What the task asks: Copy the entries below word for word, but omit any pictures they contain.

(Exercise material begins)

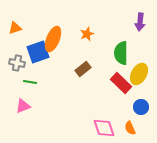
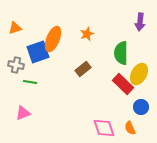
gray cross: moved 1 px left, 2 px down
red rectangle: moved 2 px right, 1 px down
pink triangle: moved 7 px down
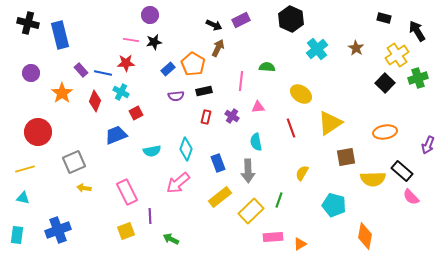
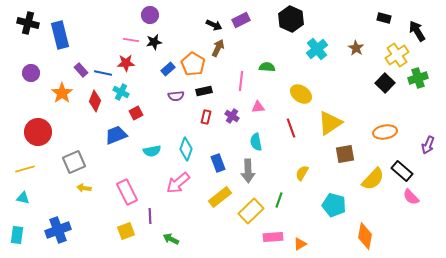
brown square at (346, 157): moved 1 px left, 3 px up
yellow semicircle at (373, 179): rotated 45 degrees counterclockwise
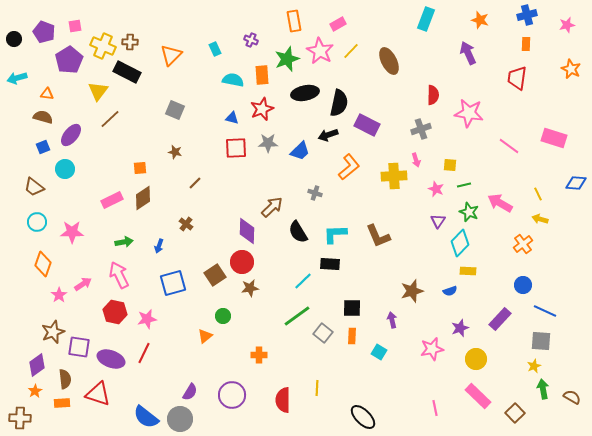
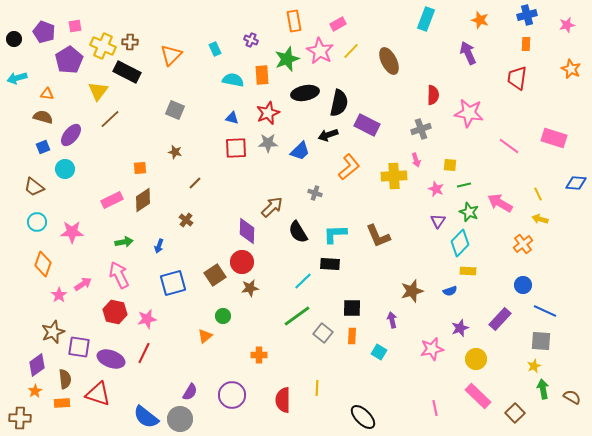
red star at (262, 109): moved 6 px right, 4 px down
brown diamond at (143, 198): moved 2 px down
brown cross at (186, 224): moved 4 px up
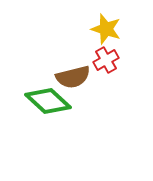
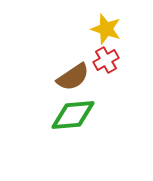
brown semicircle: rotated 20 degrees counterclockwise
green diamond: moved 25 px right, 14 px down; rotated 48 degrees counterclockwise
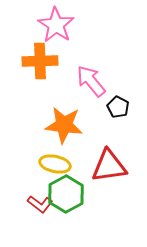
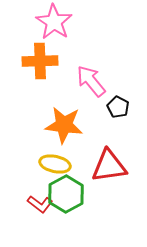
pink star: moved 2 px left, 3 px up
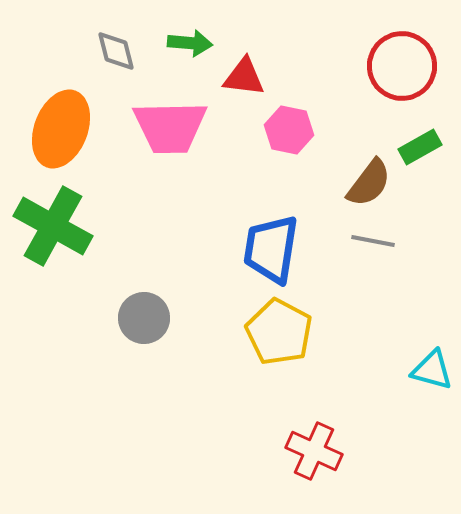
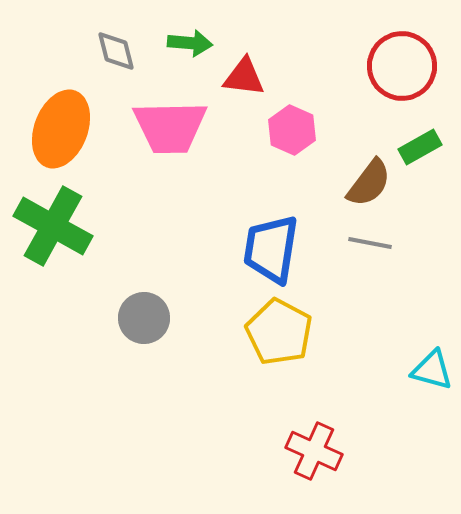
pink hexagon: moved 3 px right; rotated 12 degrees clockwise
gray line: moved 3 px left, 2 px down
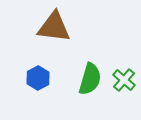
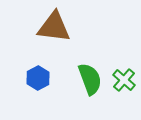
green semicircle: rotated 36 degrees counterclockwise
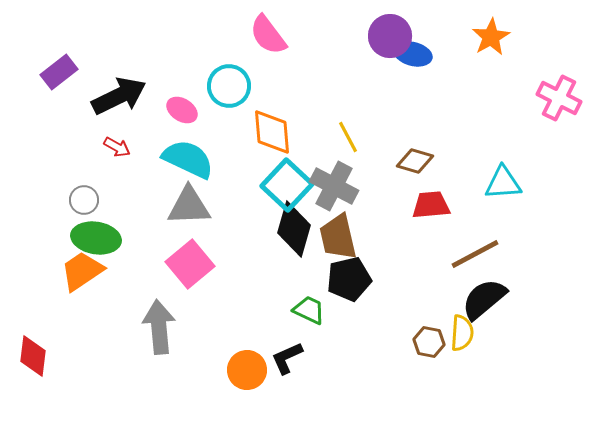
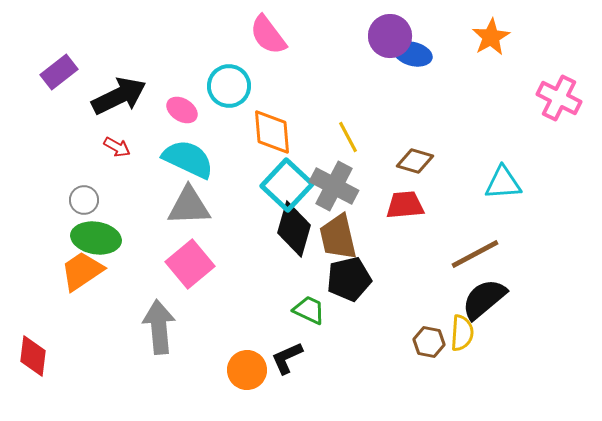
red trapezoid: moved 26 px left
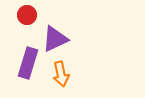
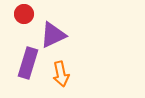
red circle: moved 3 px left, 1 px up
purple triangle: moved 2 px left, 4 px up
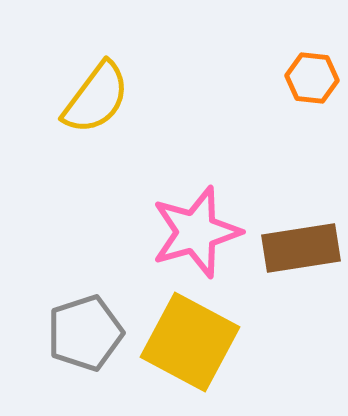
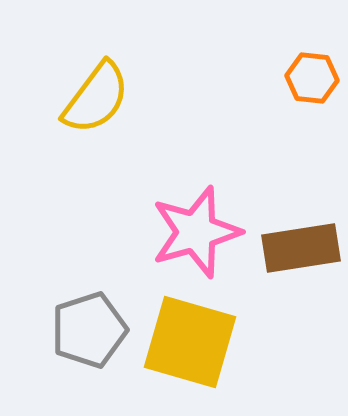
gray pentagon: moved 4 px right, 3 px up
yellow square: rotated 12 degrees counterclockwise
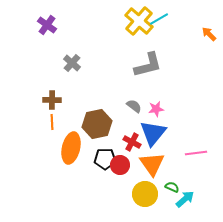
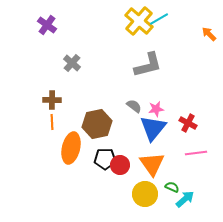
blue triangle: moved 5 px up
red cross: moved 56 px right, 19 px up
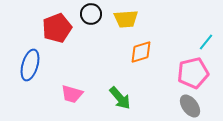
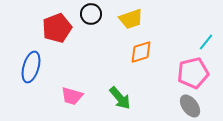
yellow trapezoid: moved 5 px right; rotated 15 degrees counterclockwise
blue ellipse: moved 1 px right, 2 px down
pink trapezoid: moved 2 px down
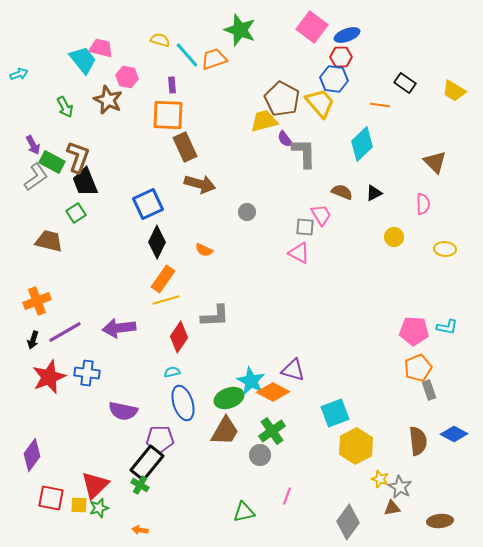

(Exercise material ends)

The answer:
gray cross: moved 1 px left, 2 px down
red rectangle: moved 2 px right, 1 px down
pink triangle: moved 7 px down
brown square at (346, 157): moved 1 px left, 3 px up
yellow semicircle at (373, 179): rotated 45 degrees counterclockwise
red star at (262, 109): moved 6 px right, 4 px down
brown diamond at (143, 198): moved 2 px down
brown cross at (186, 224): moved 4 px up
brown semicircle: rotated 20 degrees counterclockwise
green diamond: moved 25 px right, 14 px down; rotated 48 degrees counterclockwise
pink star: moved 2 px left, 3 px up
pink hexagon: moved 3 px right; rotated 12 degrees clockwise
gray line: moved 3 px left, 2 px down
green semicircle: rotated 36 degrees counterclockwise
red trapezoid: moved 26 px left
red circle: moved 3 px left, 1 px up
purple triangle: moved 2 px left, 4 px up
gray pentagon: moved 4 px right, 3 px up
yellow square: rotated 12 degrees counterclockwise
blue triangle: moved 5 px up
red cross: moved 56 px right, 19 px up
yellow trapezoid: moved 5 px right; rotated 15 degrees counterclockwise
blue ellipse: moved 1 px right, 2 px down
pink trapezoid: moved 2 px down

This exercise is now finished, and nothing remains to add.